▸ Required work: Please list each line in the entries below that contains the string "acciaccatura", copying every such line in full.

▸ Dataset rows:
—————

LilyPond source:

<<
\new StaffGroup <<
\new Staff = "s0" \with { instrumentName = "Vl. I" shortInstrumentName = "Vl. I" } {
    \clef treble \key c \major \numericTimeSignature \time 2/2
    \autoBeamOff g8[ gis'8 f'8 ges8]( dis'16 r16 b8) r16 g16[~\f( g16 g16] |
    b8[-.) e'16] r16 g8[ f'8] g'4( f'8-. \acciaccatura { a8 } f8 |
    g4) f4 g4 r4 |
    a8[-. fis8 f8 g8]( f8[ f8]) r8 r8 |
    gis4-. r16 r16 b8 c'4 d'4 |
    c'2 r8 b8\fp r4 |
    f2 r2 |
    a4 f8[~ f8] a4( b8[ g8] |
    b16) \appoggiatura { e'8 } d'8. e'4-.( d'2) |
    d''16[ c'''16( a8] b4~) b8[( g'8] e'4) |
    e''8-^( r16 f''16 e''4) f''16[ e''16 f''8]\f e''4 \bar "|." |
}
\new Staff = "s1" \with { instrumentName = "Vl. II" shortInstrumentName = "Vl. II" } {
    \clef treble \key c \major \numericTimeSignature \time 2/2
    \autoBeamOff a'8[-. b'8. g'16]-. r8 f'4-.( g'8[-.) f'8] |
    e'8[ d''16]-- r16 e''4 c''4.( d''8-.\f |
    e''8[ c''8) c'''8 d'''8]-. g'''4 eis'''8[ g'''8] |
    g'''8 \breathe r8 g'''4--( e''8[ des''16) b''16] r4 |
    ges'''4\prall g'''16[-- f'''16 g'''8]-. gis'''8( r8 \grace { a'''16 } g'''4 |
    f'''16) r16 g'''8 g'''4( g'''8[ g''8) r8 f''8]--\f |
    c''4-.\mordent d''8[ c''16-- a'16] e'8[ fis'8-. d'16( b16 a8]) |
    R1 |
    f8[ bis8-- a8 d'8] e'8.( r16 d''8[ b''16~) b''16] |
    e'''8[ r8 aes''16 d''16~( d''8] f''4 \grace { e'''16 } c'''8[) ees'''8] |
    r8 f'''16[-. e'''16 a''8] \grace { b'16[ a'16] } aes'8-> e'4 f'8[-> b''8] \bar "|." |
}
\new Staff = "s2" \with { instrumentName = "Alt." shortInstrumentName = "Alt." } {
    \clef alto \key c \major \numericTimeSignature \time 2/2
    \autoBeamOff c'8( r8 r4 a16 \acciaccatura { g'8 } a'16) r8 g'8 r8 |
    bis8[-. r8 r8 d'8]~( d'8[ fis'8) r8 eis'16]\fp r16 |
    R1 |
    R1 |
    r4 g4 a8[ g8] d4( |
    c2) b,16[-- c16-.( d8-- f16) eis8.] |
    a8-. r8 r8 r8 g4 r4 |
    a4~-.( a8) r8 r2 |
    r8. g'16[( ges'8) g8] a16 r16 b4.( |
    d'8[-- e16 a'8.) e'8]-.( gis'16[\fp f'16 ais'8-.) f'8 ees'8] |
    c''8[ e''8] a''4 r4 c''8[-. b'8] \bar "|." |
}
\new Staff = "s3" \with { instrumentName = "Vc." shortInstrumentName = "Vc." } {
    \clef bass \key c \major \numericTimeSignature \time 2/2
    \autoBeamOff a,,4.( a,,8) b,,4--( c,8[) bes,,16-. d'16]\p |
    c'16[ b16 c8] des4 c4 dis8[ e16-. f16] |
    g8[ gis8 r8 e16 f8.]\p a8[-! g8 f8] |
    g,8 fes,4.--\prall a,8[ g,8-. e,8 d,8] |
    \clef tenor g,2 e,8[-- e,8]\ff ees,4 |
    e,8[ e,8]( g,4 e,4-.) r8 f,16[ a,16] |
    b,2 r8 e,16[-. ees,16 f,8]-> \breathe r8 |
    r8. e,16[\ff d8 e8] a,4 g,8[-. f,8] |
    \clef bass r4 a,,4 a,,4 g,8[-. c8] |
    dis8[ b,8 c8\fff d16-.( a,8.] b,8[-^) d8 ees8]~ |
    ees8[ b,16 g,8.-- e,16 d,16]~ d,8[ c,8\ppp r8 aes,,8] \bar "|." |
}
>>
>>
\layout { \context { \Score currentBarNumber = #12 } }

—————

▸ Result:
    b8[-.) e'16] r16 g8[ f'8] g'4( f'8-. \acciaccatura { a8 } f8 |
    \autoBeamOff c'8( r8 r4 a16 \acciaccatura { g'8 } a'16) r8 g'8 r8 |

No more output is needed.